Directions: Repeat the listing below in full and exactly, but without its pictures.

----------------

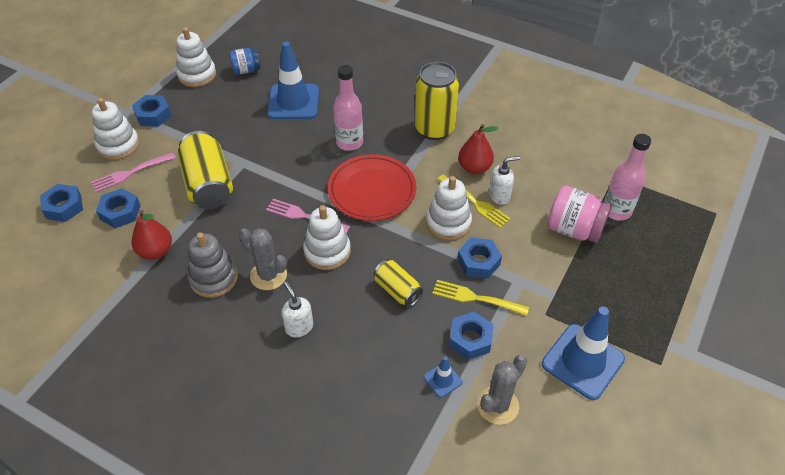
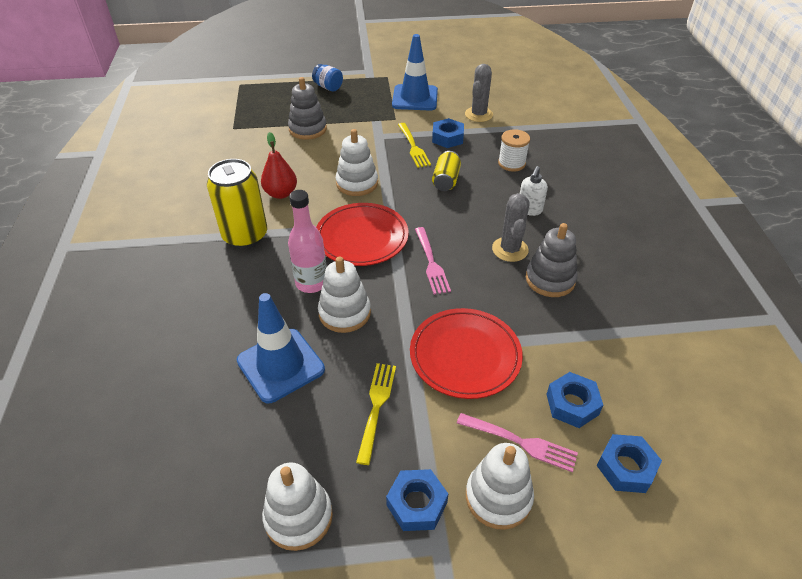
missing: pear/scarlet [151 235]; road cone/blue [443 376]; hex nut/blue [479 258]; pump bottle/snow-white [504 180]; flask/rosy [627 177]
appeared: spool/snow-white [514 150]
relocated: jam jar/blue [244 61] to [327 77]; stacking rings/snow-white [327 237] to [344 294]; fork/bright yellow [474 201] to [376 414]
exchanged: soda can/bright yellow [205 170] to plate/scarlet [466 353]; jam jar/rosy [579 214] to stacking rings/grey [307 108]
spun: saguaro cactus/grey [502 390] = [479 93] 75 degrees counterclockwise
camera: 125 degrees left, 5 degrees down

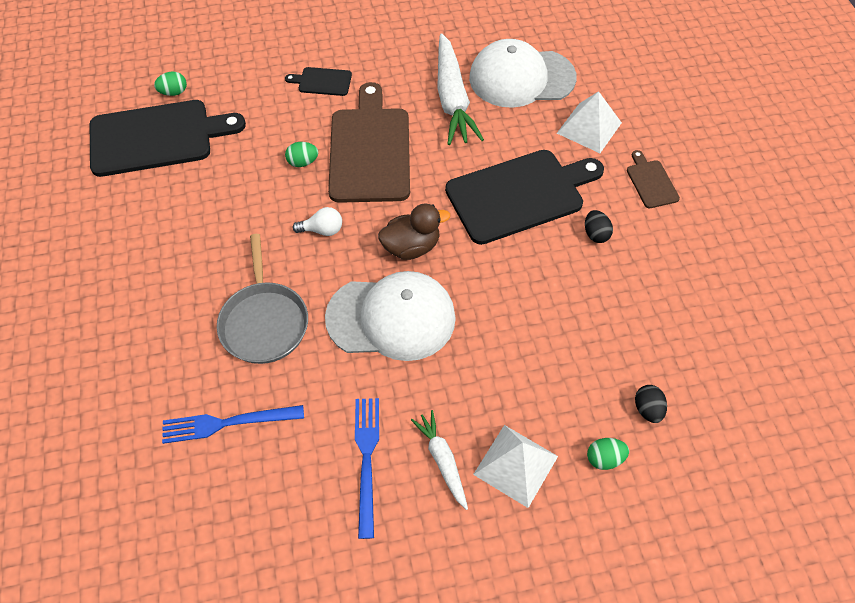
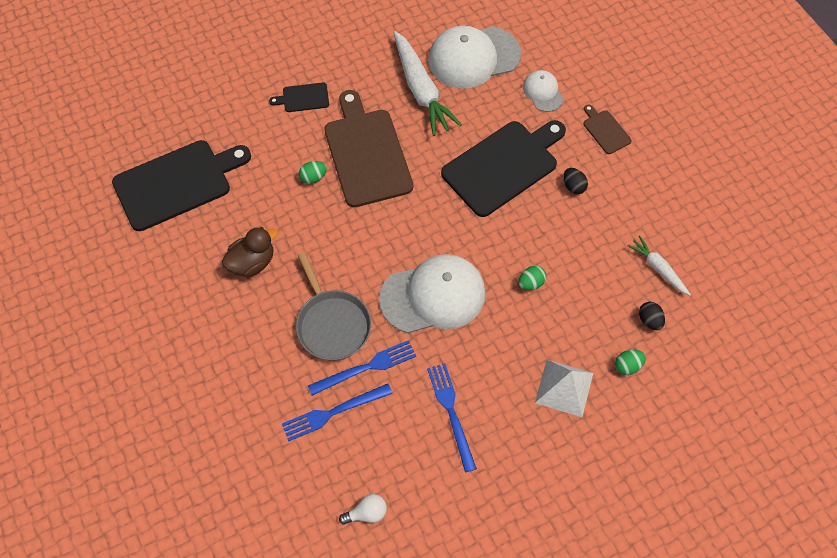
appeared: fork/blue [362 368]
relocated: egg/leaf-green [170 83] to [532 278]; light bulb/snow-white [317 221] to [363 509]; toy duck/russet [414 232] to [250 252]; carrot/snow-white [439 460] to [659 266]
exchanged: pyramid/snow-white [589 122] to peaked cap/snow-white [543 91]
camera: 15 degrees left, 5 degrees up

----------------

Worked solution:
missing: pear/scarlet [151 235]; road cone/blue [443 376]; hex nut/blue [479 258]; pump bottle/snow-white [504 180]; flask/rosy [627 177]
appeared: spool/snow-white [514 150]
relocated: jam jar/blue [244 61] to [327 77]; stacking rings/snow-white [327 237] to [344 294]; fork/bright yellow [474 201] to [376 414]
exchanged: soda can/bright yellow [205 170] to plate/scarlet [466 353]; jam jar/rosy [579 214] to stacking rings/grey [307 108]
spun: saguaro cactus/grey [502 390] = [479 93] 75 degrees counterclockwise
camera: 125 degrees left, 5 degrees down

appeared: fork/blue [362 368]
relocated: egg/leaf-green [170 83] to [532 278]; light bulb/snow-white [317 221] to [363 509]; toy duck/russet [414 232] to [250 252]; carrot/snow-white [439 460] to [659 266]
exchanged: pyramid/snow-white [589 122] to peaked cap/snow-white [543 91]
camera: 15 degrees left, 5 degrees up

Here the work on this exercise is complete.